**Required work:** Could the data below be printed out exactly, with the pictures left out?

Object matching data
○ ○ ○ ○

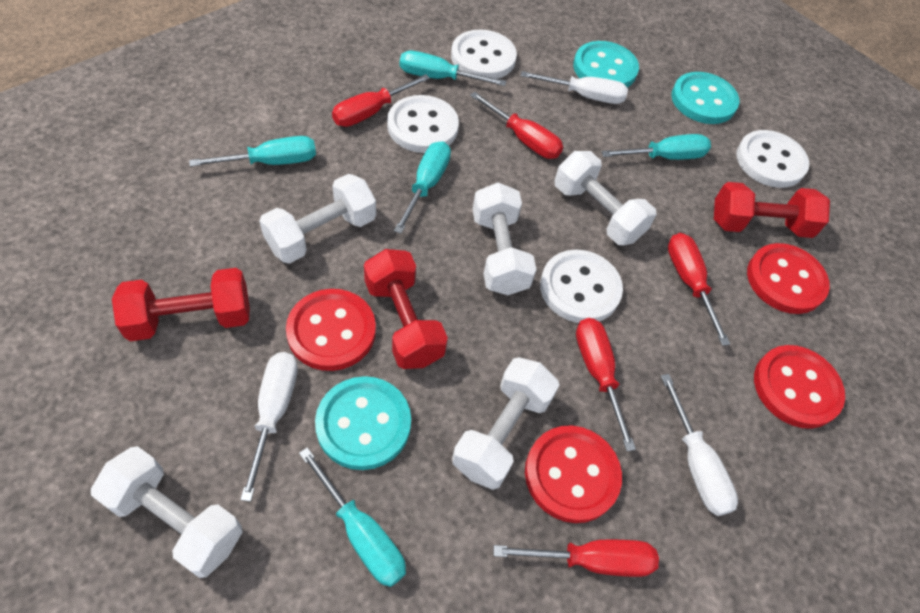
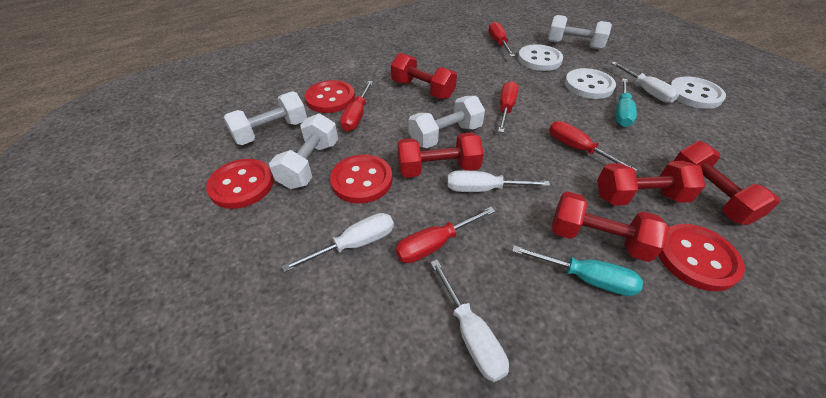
red dumbbell: 3 -> 5
turquoise button: 3 -> 0
turquoise screwdriver: 5 -> 2
white button: 4 -> 3
white dumbbell: 5 -> 4
white screwdriver: 3 -> 4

○ ○ ○ ○

**Written solution:**
red dumbbell: 3 -> 5
turquoise button: 3 -> 0
turquoise screwdriver: 5 -> 2
white button: 4 -> 3
white dumbbell: 5 -> 4
white screwdriver: 3 -> 4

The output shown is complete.